[Dataset records]

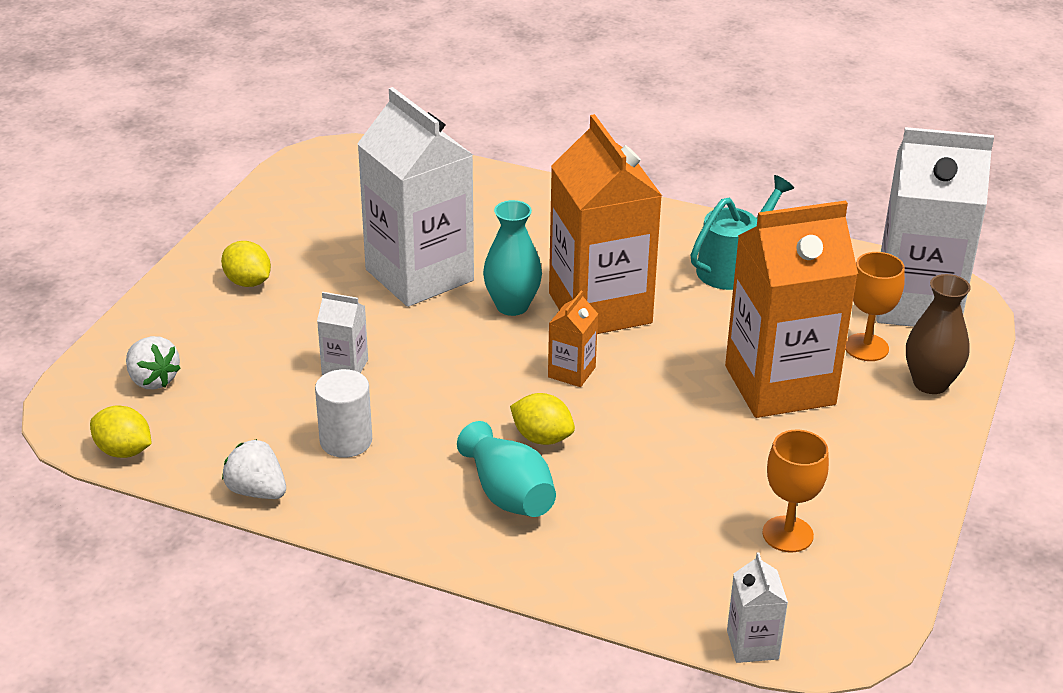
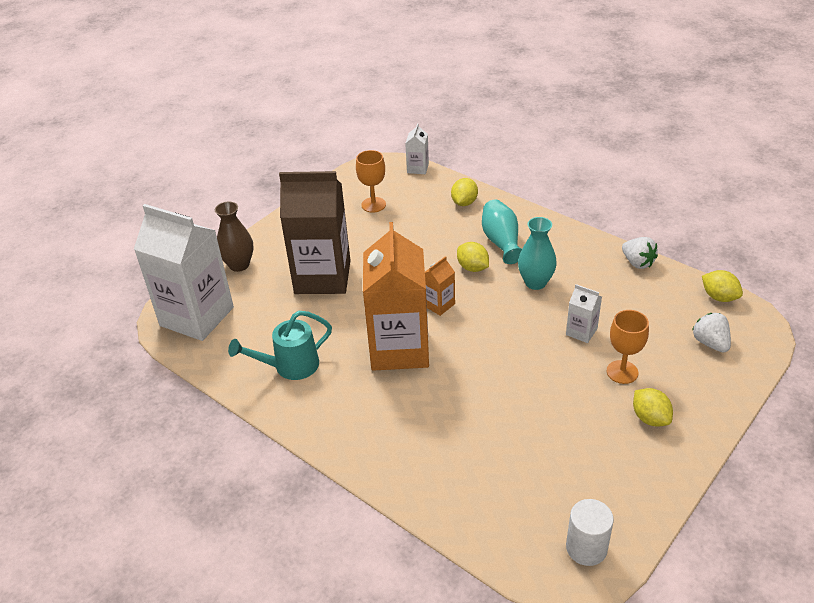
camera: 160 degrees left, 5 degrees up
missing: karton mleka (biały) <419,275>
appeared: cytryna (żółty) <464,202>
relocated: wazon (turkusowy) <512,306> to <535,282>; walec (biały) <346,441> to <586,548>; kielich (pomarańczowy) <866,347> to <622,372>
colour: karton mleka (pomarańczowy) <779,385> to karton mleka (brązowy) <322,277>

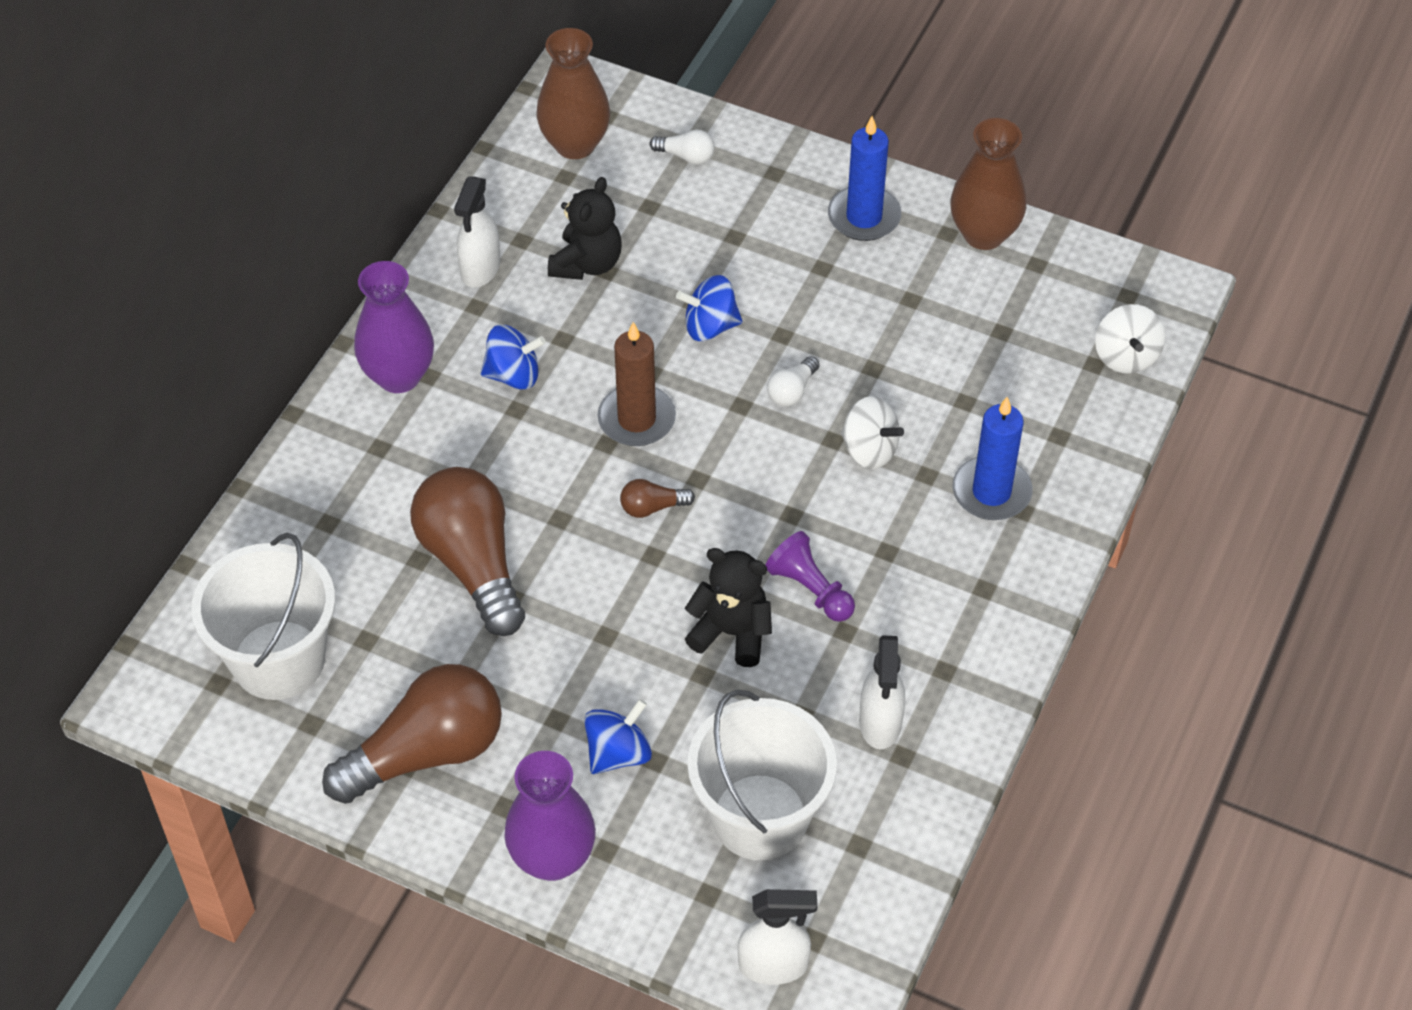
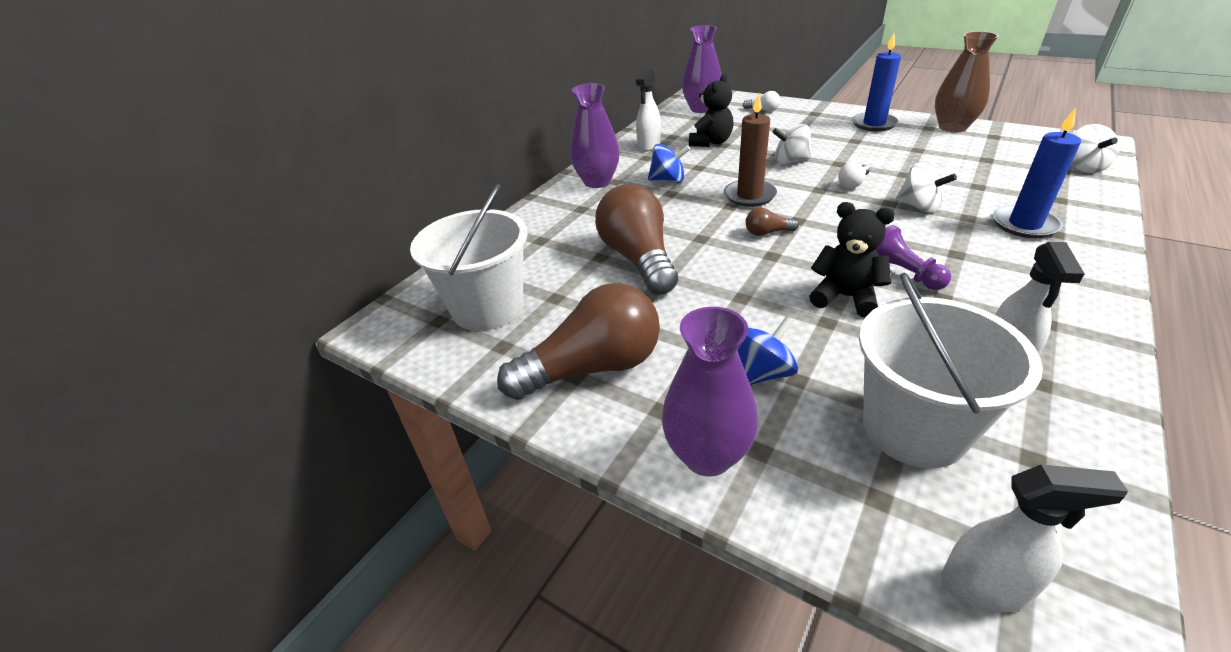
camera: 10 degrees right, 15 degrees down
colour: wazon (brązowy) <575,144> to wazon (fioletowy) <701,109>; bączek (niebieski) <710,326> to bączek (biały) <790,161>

→ **WORK REQUEST**:
All of the data should be returned word for word, with each picture left out.

→ **RESULT**:
camera: 160 degrees left, 5 degrees up
missing: karton mleka (biały) <419,275>
appeared: cytryna (żółty) <464,202>
relocated: wazon (turkusowy) <512,306> to <535,282>; walec (biały) <346,441> to <586,548>; kielich (pomarańczowy) <866,347> to <622,372>
colour: karton mleka (pomarańczowy) <779,385> to karton mleka (brązowy) <322,277>

camera: 10 degrees right, 15 degrees down
colour: wazon (brązowy) <575,144> to wazon (fioletowy) <701,109>; bączek (niebieski) <710,326> to bączek (biały) <790,161>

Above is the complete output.